Prompt> The expected answer is the set of lines in the data below between the line holding "For Tiago: [115,258,323,374]" and the line holding "Logo: [351,398,385,433] ->", inclusive, written out exactly.

Input records>
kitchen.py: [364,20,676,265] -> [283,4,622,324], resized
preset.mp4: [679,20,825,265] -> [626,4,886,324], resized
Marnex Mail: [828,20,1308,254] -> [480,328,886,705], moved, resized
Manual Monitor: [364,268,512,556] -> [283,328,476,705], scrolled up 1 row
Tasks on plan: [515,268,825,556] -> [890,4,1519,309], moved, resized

...

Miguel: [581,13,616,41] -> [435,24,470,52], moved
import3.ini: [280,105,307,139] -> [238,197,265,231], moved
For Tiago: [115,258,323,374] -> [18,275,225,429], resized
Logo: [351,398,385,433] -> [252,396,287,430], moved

Result below>
For Tiago: [115,258,323,374] -> [18,275,225,429], resized
Logo: [351,398,385,433] -> [252,396,287,430], moved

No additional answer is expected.